What the task requires:
In your copy, each line below is repeated exactly and no image appears.

━━━━━ Supplied information

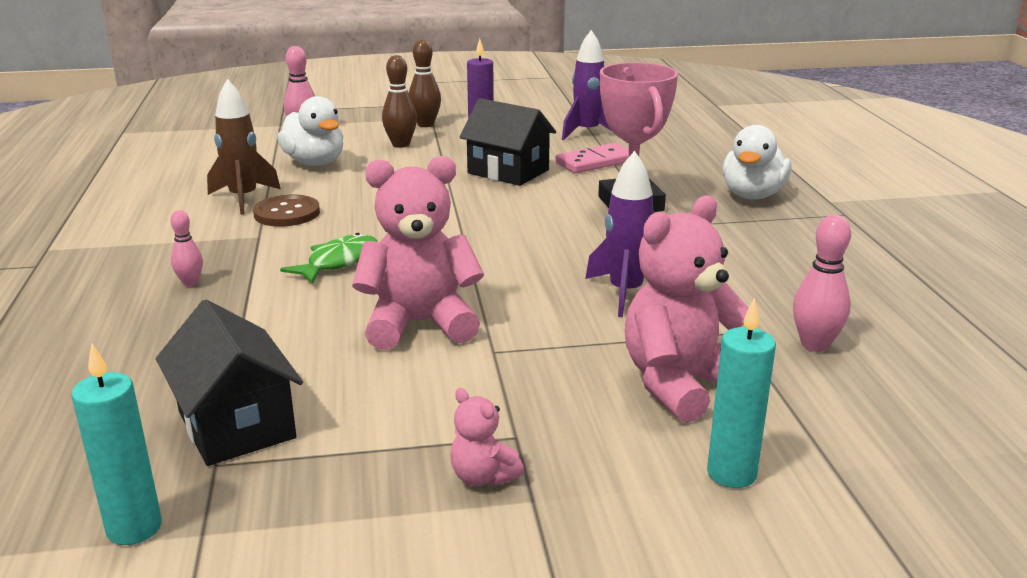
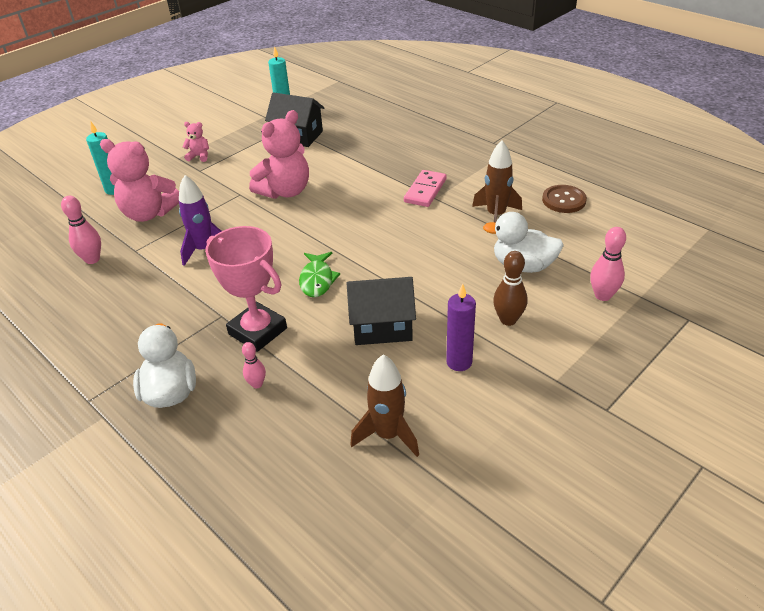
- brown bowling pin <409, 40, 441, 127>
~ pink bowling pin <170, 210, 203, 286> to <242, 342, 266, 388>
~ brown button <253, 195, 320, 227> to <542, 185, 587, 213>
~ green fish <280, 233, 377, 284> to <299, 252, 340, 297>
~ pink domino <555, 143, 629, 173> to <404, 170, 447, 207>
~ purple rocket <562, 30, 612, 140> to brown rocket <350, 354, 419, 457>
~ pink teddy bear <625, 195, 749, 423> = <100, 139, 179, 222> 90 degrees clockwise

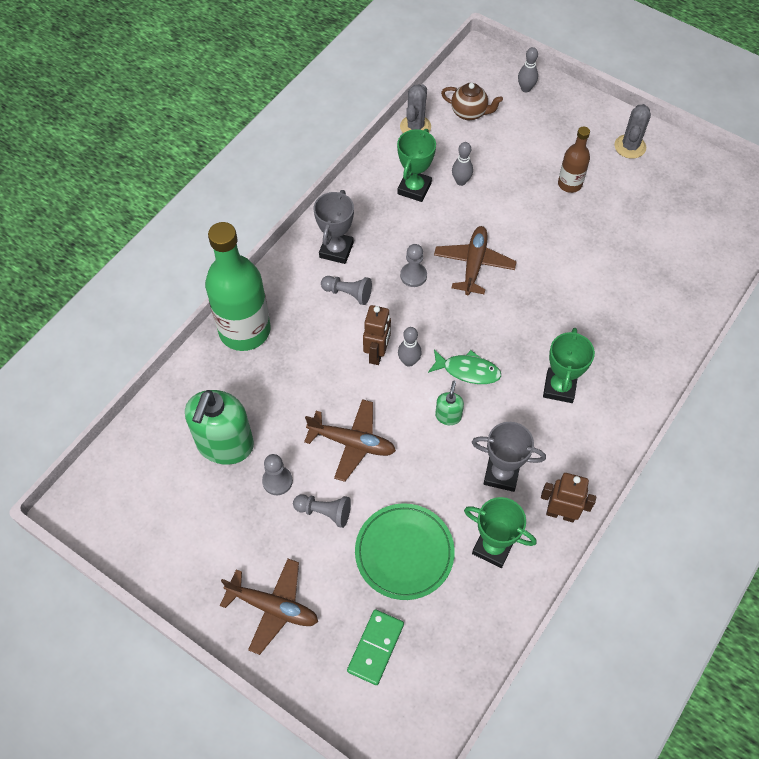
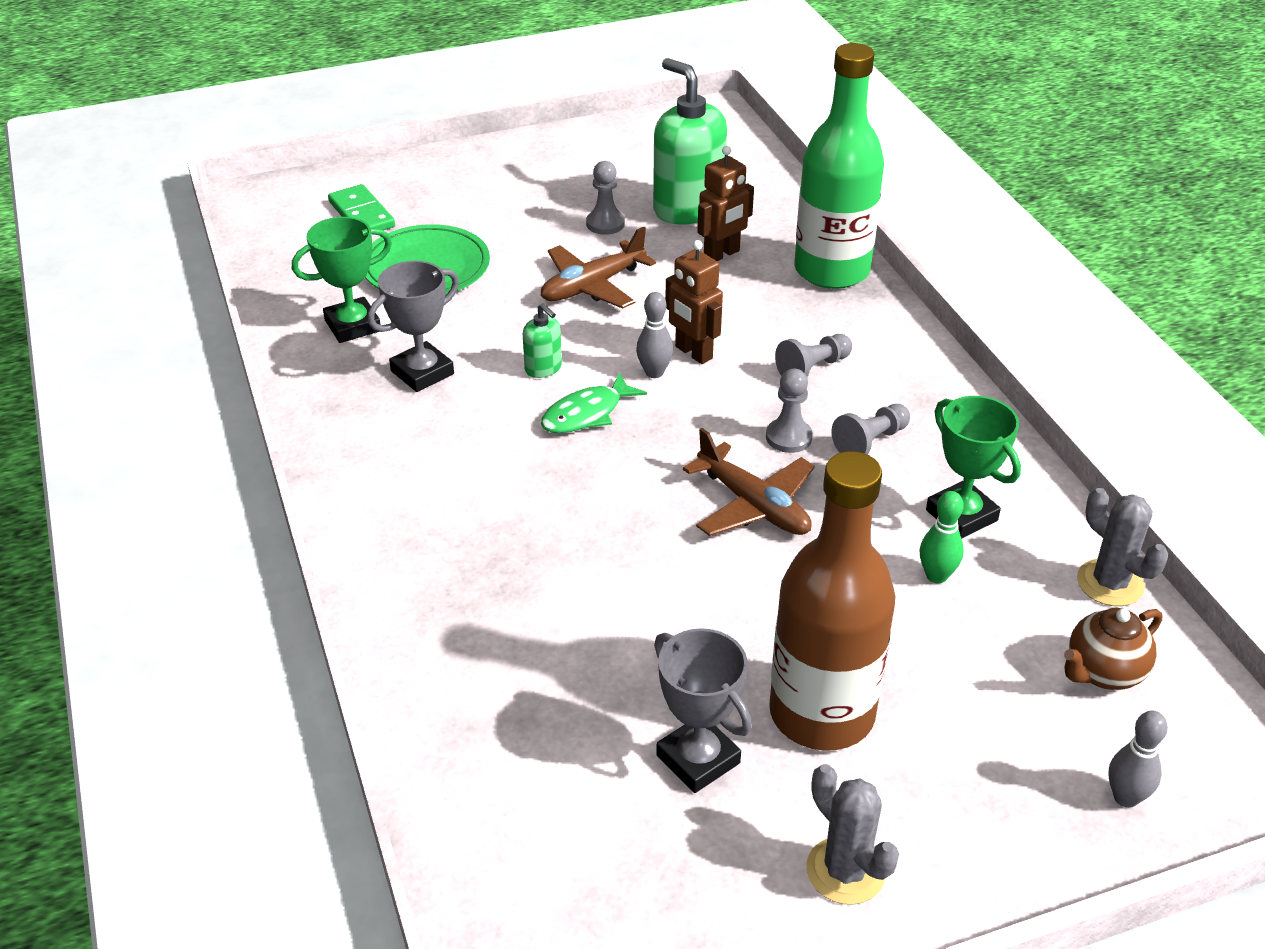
- brown plane <220, 559, 318, 655>
- green trophy <543, 328, 595, 403>
~ grey pawn <293, 494, 351, 528> to <832, 404, 910, 454>
~ grey trophy <314, 190, 354, 264> to <654, 628, 752, 793>
~ brown robot <541, 473, 596, 522> to <697, 146, 754, 261>
~ grey bowling pin <452, 142, 473, 186> to green bowling pin <920, 491, 964, 584>
~ brown bottle <558, 127, 590, 193> = <769, 451, 895, 751> x1.94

━━━━━━━━━━

Finished task:
- brown bowling pin <409, 40, 441, 127>
~ pink bowling pin <170, 210, 203, 286> to <242, 342, 266, 388>
~ brown button <253, 195, 320, 227> to <542, 185, 587, 213>
~ green fish <280, 233, 377, 284> to <299, 252, 340, 297>
~ pink domino <555, 143, 629, 173> to <404, 170, 447, 207>
~ purple rocket <562, 30, 612, 140> to brown rocket <350, 354, 419, 457>
~ pink teddy bear <625, 195, 749, 423> = <100, 139, 179, 222> 90 degrees clockwise

- brown plane <220, 559, 318, 655>
- green trophy <543, 328, 595, 403>
~ grey pawn <293, 494, 351, 528> to <832, 404, 910, 454>
~ grey trophy <314, 190, 354, 264> to <654, 628, 752, 793>
~ brown robot <541, 473, 596, 522> to <697, 146, 754, 261>
~ grey bowling pin <452, 142, 473, 186> to green bowling pin <920, 491, 964, 584>
~ brown bottle <558, 127, 590, 193> = <769, 451, 895, 751> x1.94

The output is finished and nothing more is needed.